> PROVIDED RECORDS:
*** Block opens ***

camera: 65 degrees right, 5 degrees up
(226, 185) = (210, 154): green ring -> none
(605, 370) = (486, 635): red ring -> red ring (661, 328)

*** Block closes ***
*** Block opens ***

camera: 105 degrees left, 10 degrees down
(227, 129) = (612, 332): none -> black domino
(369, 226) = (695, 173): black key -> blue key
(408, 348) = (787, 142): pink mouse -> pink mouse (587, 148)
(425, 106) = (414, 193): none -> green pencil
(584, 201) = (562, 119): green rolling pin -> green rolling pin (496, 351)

*** Block closes ***

> EXERCISE INSTRUCTIONS: Reproduce word for word the material above, starting with the line that has "(227, 129) = (612, 332): none -> black domino" and stopping after the line that has "(584, 201) = (562, 119): green".

> RESULT OF THE TASK:
(227, 129) = (612, 332): none -> black domino
(369, 226) = (695, 173): black key -> blue key
(408, 348) = (787, 142): pink mouse -> pink mouse (587, 148)
(425, 106) = (414, 193): none -> green pencil
(584, 201) = (562, 119): green rolling pin -> green rolling pin (496, 351)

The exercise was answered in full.